WHAT THE EXERCISE ASKS
Retype exactly the lines that run from the line with "(182, 424) = (161, 435): white" to the final line of the entries, keeping both ends and nothing else.

INPUT DATA
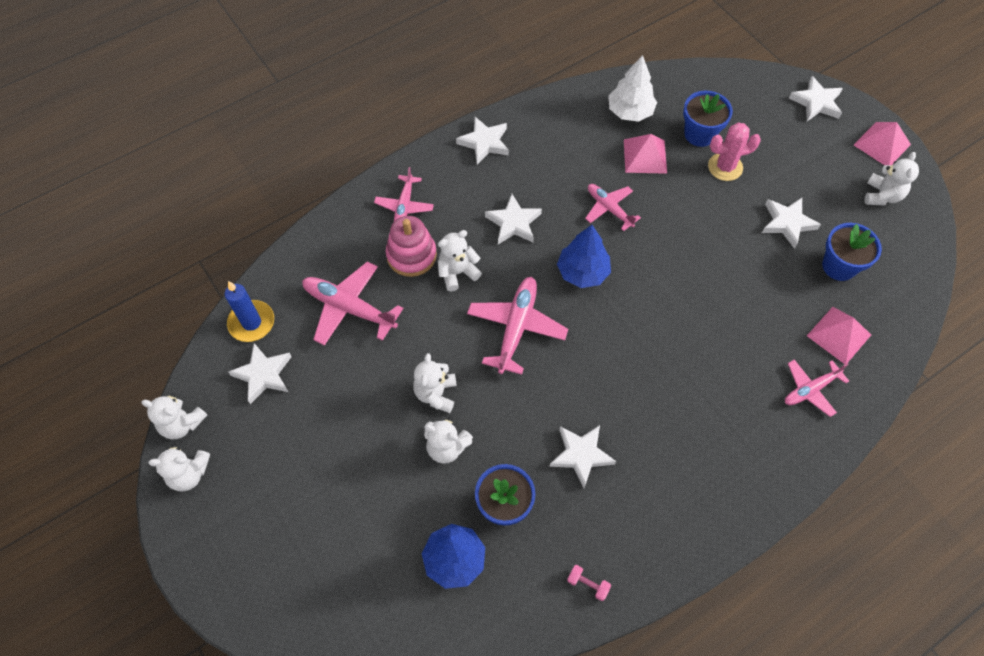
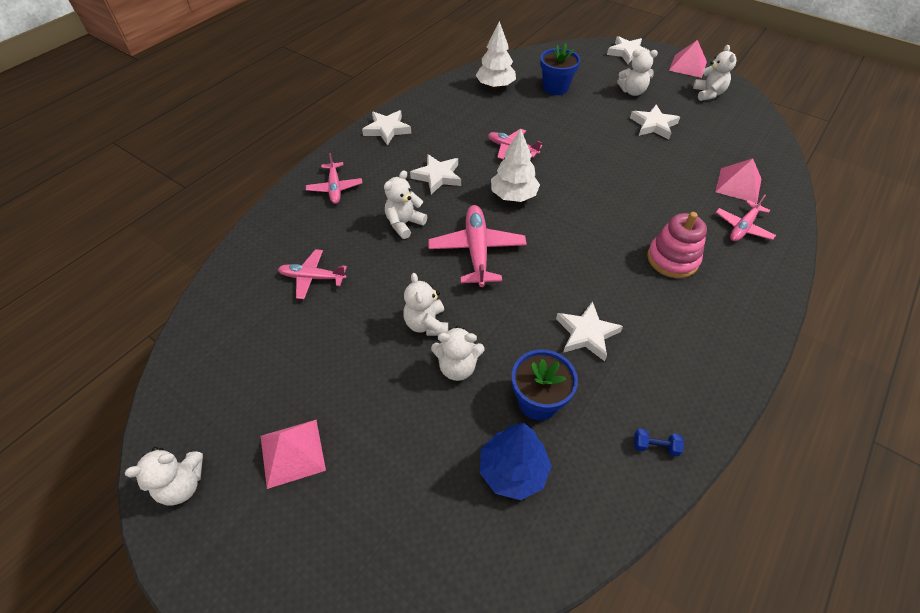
camera: 20 degrees left, 10 degrees down
(182, 424) = (161, 435): white teddy bear -> white teddy bear (632, 92)
(251, 322) = (214, 317): blue candle -> none
(263, 375) = (241, 360): white star -> none
(349, 308) = (312, 278): pink plane -> pink plane, size x0.63
(411, 255) = (356, 222): pink stacking toy -> pink stacking toy (672, 259)
(582, 272) = (513, 196): blue tree -> white tree
(588, 584) = (655, 446): pink dumbbell -> blue dumbbell
(645, 156) = (522, 109): pink pyramid -> pink pyramid (292, 453)
(725, 167) = (586, 102): pink cactus -> none
(839, 266) = (708, 142): blue flower pot -> none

WRITTEN ANSWER
(182, 424) = (161, 435): white teddy bear -> white teddy bear (632, 92)
(251, 322) = (214, 317): blue candle -> none
(263, 375) = (241, 360): white star -> none
(349, 308) = (312, 278): pink plane -> pink plane, size x0.63
(411, 255) = (356, 222): pink stacking toy -> pink stacking toy (672, 259)
(582, 272) = (513, 196): blue tree -> white tree
(588, 584) = (655, 446): pink dumbbell -> blue dumbbell
(645, 156) = (522, 109): pink pyramid -> pink pyramid (292, 453)
(725, 167) = (586, 102): pink cactus -> none
(839, 266) = (708, 142): blue flower pot -> none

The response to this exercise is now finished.